» **Task to carry out**:
The data below is to be written out exactly, with no pictures.

» **Records to use**:
↓

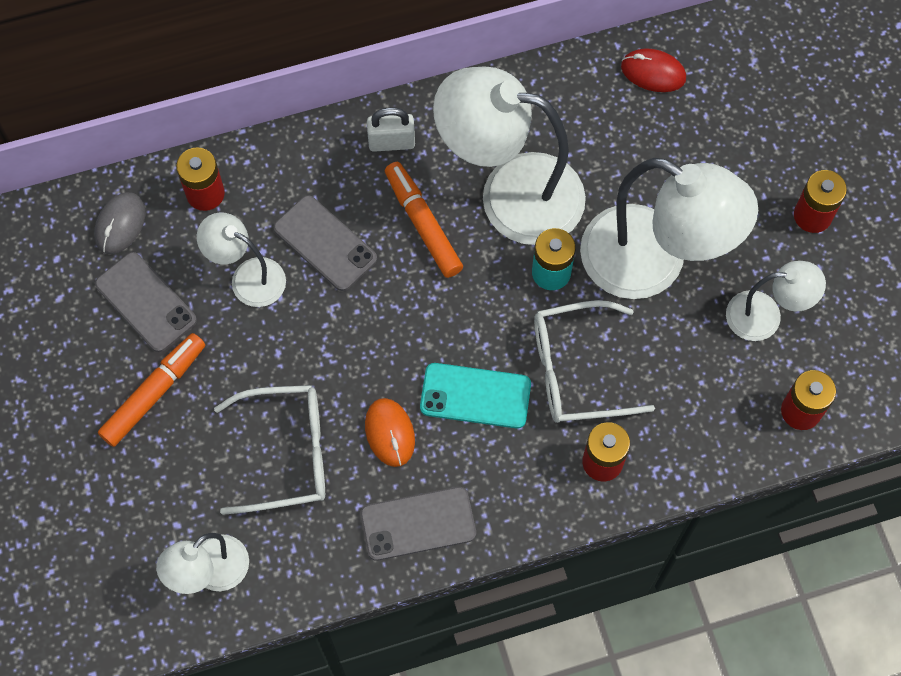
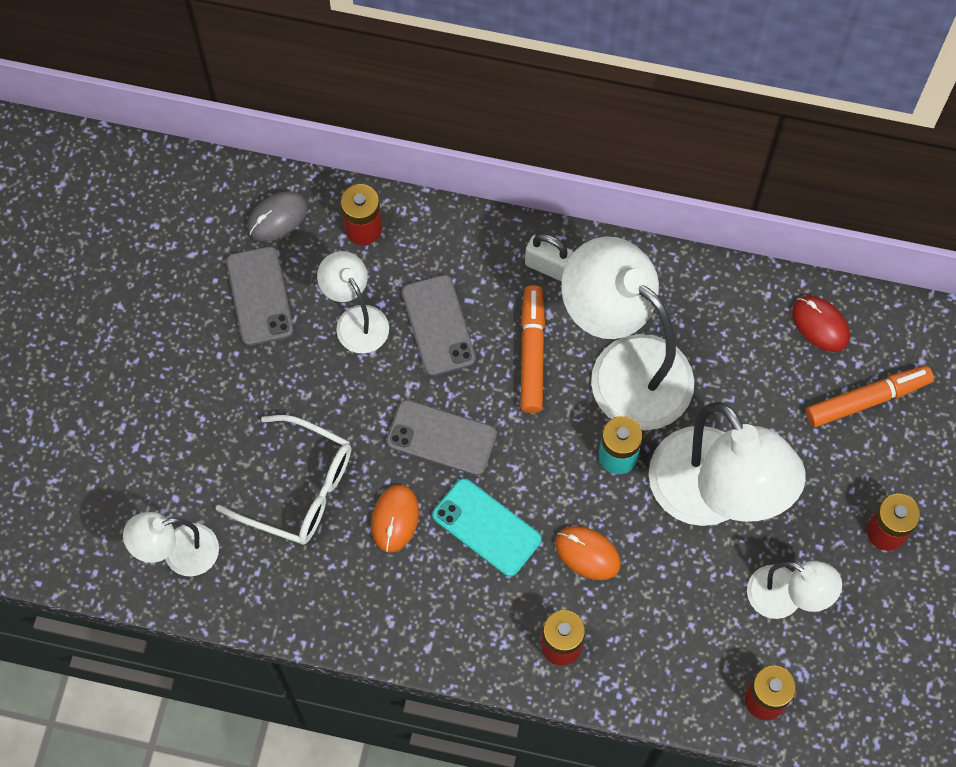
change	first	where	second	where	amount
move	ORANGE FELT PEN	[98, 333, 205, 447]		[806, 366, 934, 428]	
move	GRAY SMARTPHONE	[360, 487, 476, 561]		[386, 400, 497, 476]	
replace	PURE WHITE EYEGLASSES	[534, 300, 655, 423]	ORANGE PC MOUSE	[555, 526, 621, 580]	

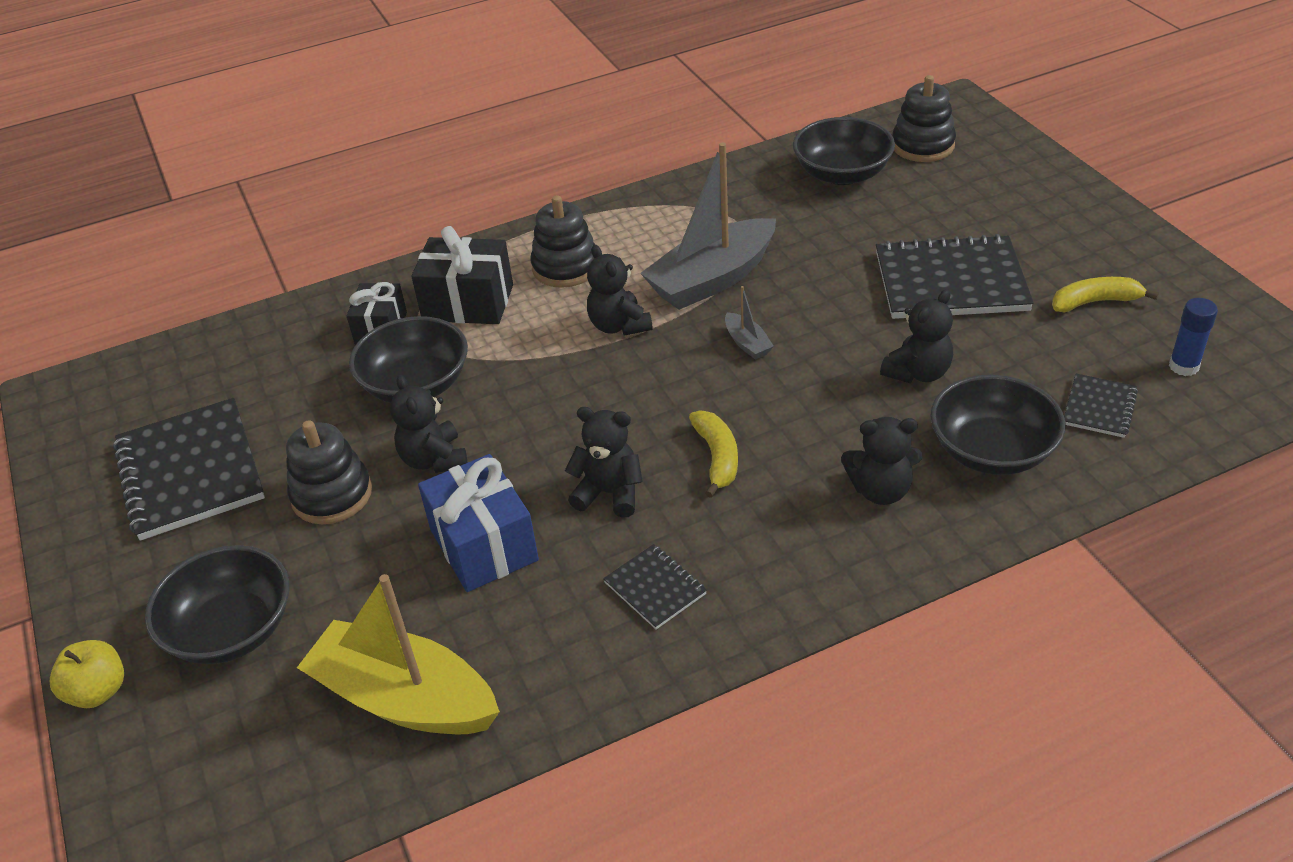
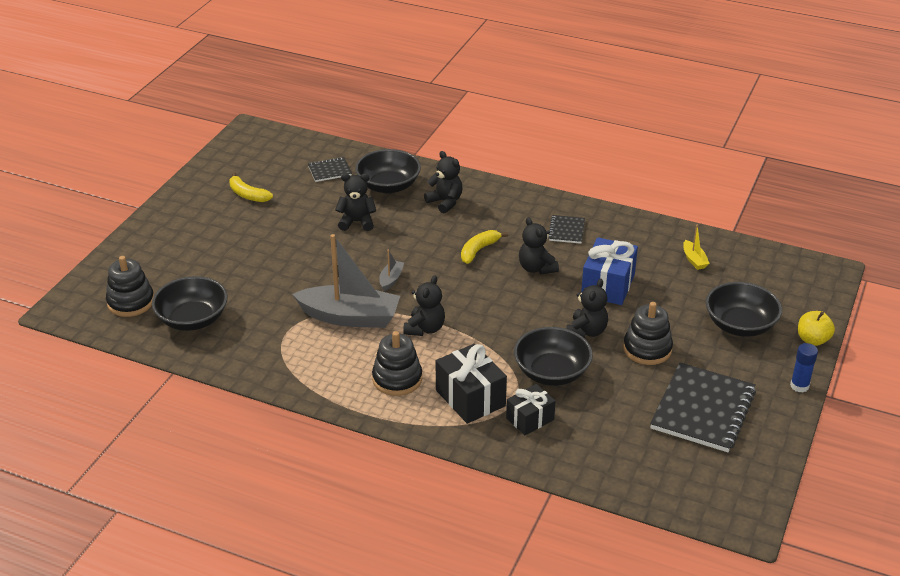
change	first	where	second	where	amount
delete	EBONY NOTEPAD	[876, 234, 1034, 319]			
move	BLUE GLUE STICK	[1169, 298, 1218, 376]		[790, 343, 818, 393]	
resize	GOLDEN SAILBOAT	[297, 574, 500, 734]		[683, 224, 710, 270]	x0.42

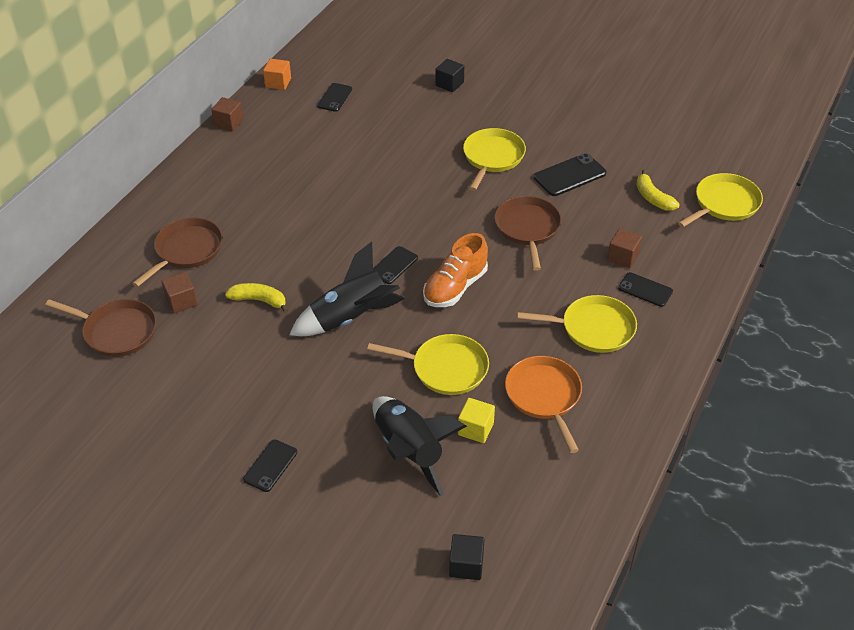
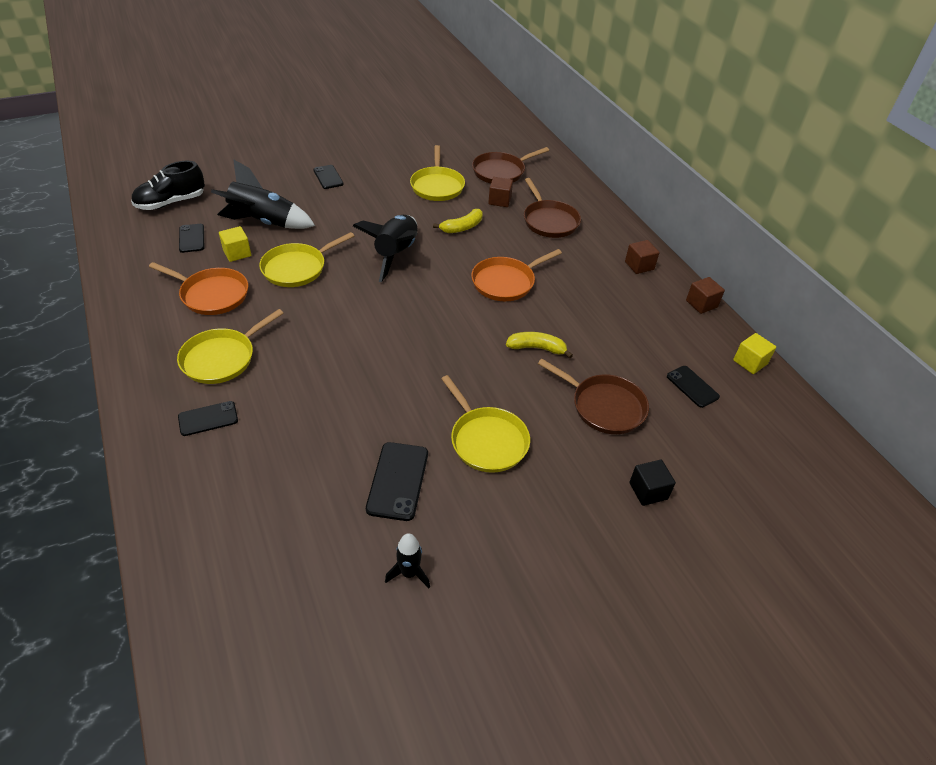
change	first	where	second	where	amount
delete	ORANGE SHOE	[423, 233, 488, 307]			
insert			EBONY SPACESHIP	[385, 533, 430, 588]	
insert			ORANGE PAN	[471, 249, 562, 301]	
move	EBONY SMARTPHONE	[373, 246, 418, 284]		[179, 224, 204, 253]	
move	RUSSET PAN	[495, 196, 562, 271]		[538, 359, 649, 434]	
move	RUSSET BLOCK	[607, 228, 642, 268]		[625, 240, 659, 274]	
move	GOLDEN TOY BANANA	[637, 169, 680, 211]		[506, 332, 573, 358]	
move	GOLDEN PAN	[678, 173, 763, 227]		[410, 145, 465, 201]	
replace	EBONY BLOCK	[449, 534, 485, 580]	EBONY SHOE	[131, 161, 205, 210]	
recolor	ORANGE BLOCK	[263, 59, 291, 90]	GOLDEN BLOCK	[733, 333, 776, 374]	

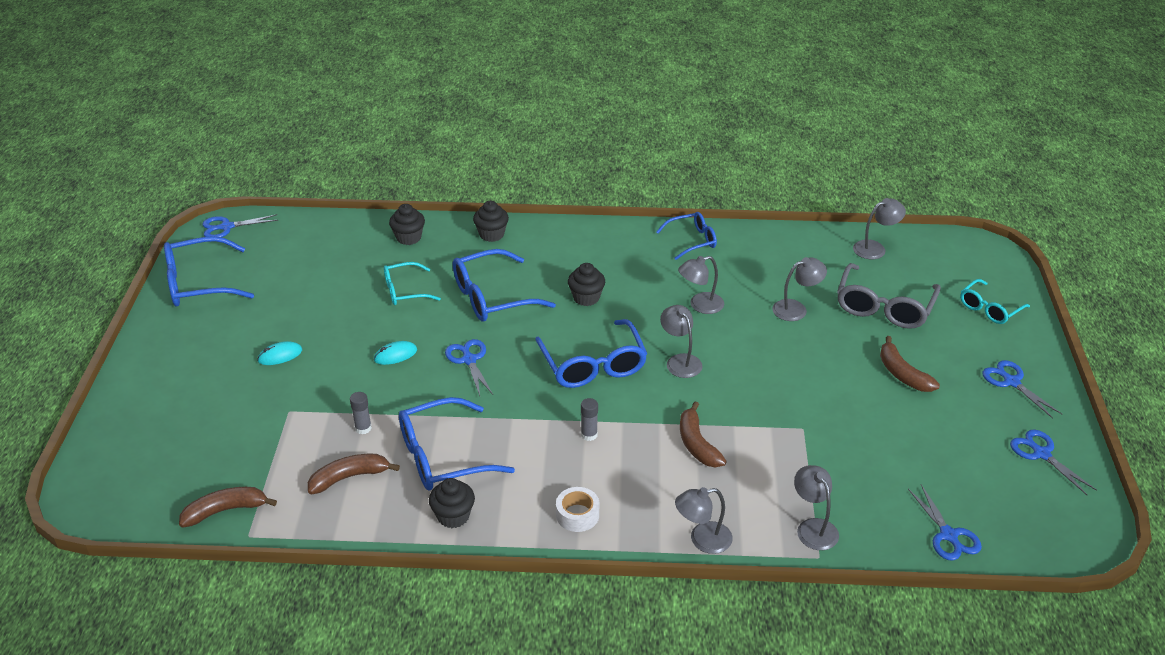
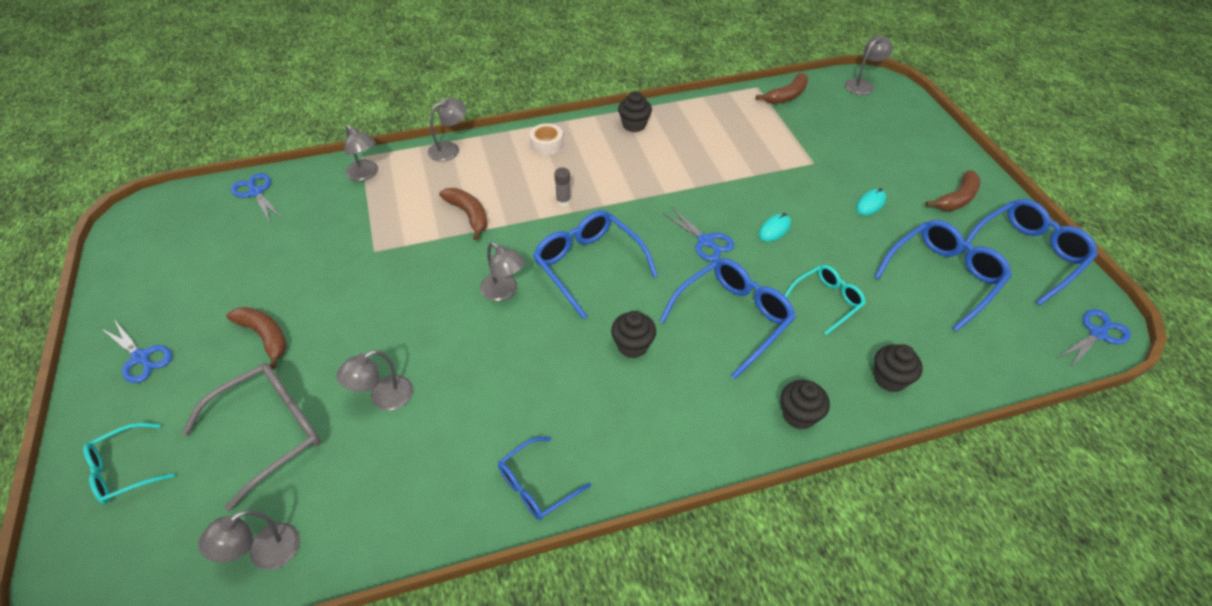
change	first	where	second	where	amount
delete	GRAY GLUE STICK	[350, 392, 372, 434]			
delete	BLUE SHEARS	[1010, 429, 1097, 495]			
move	RUSSET TOY BANANA	[308, 454, 400, 494]		[925, 170, 980, 211]	
move	BLUE EYEGLASSES	[399, 397, 515, 491]		[874, 220, 1012, 332]	
move	GRAY DESK LAMP	[678, 256, 724, 314]		[845, 35, 893, 95]	
rotate	GRAY EYEGLASSES	[837, 263, 941, 329]		[182, 363, 321, 511]	45 degrees clockwise
rotate	TURQUOISE EYEGLASSES	[960, 279, 1030, 324]		[83, 423, 175, 504]	150 degrees counterclockwise

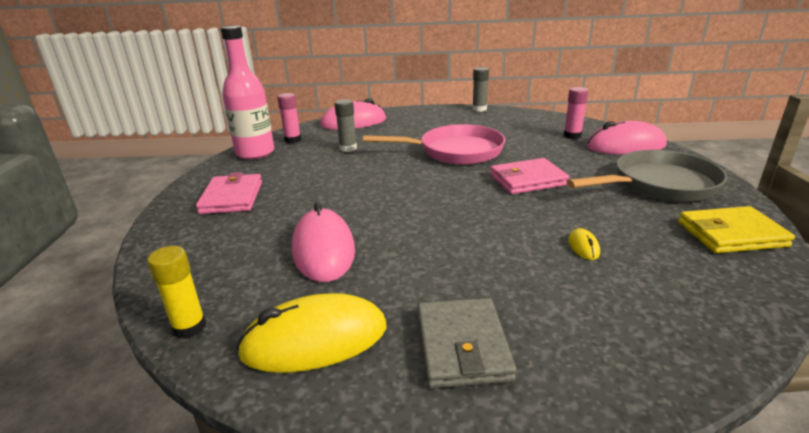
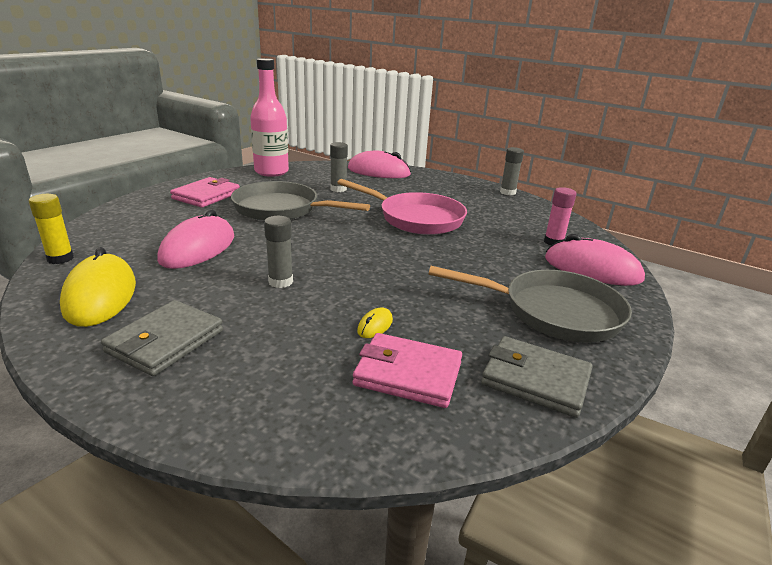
change	first	where	second	where	amount
delete	ROSY GLUE STICK	[277, 93, 301, 143]			
insert			GRAY PAN	[231, 181, 370, 221]	
insert			GRAY GLUE STICK	[264, 216, 293, 288]	
move	ROSY WALLET	[490, 158, 569, 194]		[353, 333, 462, 408]	
recolor	GOLDEN WALLET	[678, 206, 795, 253]	GRAY WALLET	[481, 336, 593, 418]	
rotate	GOLDEN PC MOUSE	[236, 293, 386, 373]		[60, 247, 136, 327]	60 degrees clockwise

↑

» **Worked solution**:
change	first	where	second	where	amount
move	ORANGE FELT PEN	[98, 333, 205, 447]		[806, 366, 934, 428]	
move	GRAY SMARTPHONE	[360, 487, 476, 561]		[386, 400, 497, 476]	
replace	PURE WHITE EYEGLASSES	[534, 300, 655, 423]	ORANGE PC MOUSE	[555, 526, 621, 580]	

change	first	where	second	where	amount
delete	EBONY NOTEPAD	[876, 234, 1034, 319]			
move	BLUE GLUE STICK	[1169, 298, 1218, 376]		[790, 343, 818, 393]	
resize	GOLDEN SAILBOAT	[297, 574, 500, 734]		[683, 224, 710, 270]	x0.42

change	first	where	second	where	amount
delete	ORANGE SHOE	[423, 233, 488, 307]			
insert			EBONY SPACESHIP	[385, 533, 430, 588]	
insert			ORANGE PAN	[471, 249, 562, 301]	
move	EBONY SMARTPHONE	[373, 246, 418, 284]		[179, 224, 204, 253]	
move	RUSSET PAN	[495, 196, 562, 271]		[538, 359, 649, 434]	
move	RUSSET BLOCK	[607, 228, 642, 268]		[625, 240, 659, 274]	
move	GOLDEN TOY BANANA	[637, 169, 680, 211]		[506, 332, 573, 358]	
move	GOLDEN PAN	[678, 173, 763, 227]		[410, 145, 465, 201]	
replace	EBONY BLOCK	[449, 534, 485, 580]	EBONY SHOE	[131, 161, 205, 210]	
recolor	ORANGE BLOCK	[263, 59, 291, 90]	GOLDEN BLOCK	[733, 333, 776, 374]	

change	first	where	second	where	amount
delete	GRAY GLUE STICK	[350, 392, 372, 434]			
delete	BLUE SHEARS	[1010, 429, 1097, 495]			
move	RUSSET TOY BANANA	[308, 454, 400, 494]		[925, 170, 980, 211]	
move	BLUE EYEGLASSES	[399, 397, 515, 491]		[874, 220, 1012, 332]	
move	GRAY DESK LAMP	[678, 256, 724, 314]		[845, 35, 893, 95]	
rotate	GRAY EYEGLASSES	[837, 263, 941, 329]		[182, 363, 321, 511]	45 degrees clockwise
rotate	TURQUOISE EYEGLASSES	[960, 279, 1030, 324]		[83, 423, 175, 504]	150 degrees counterclockwise

change	first	where	second	where	amount
delete	ROSY GLUE STICK	[277, 93, 301, 143]			
insert			GRAY PAN	[231, 181, 370, 221]	
insert			GRAY GLUE STICK	[264, 216, 293, 288]	
move	ROSY WALLET	[490, 158, 569, 194]		[353, 333, 462, 408]	
recolor	GOLDEN WALLET	[678, 206, 795, 253]	GRAY WALLET	[481, 336, 593, 418]	
rotate	GOLDEN PC MOUSE	[236, 293, 386, 373]		[60, 247, 136, 327]	60 degrees clockwise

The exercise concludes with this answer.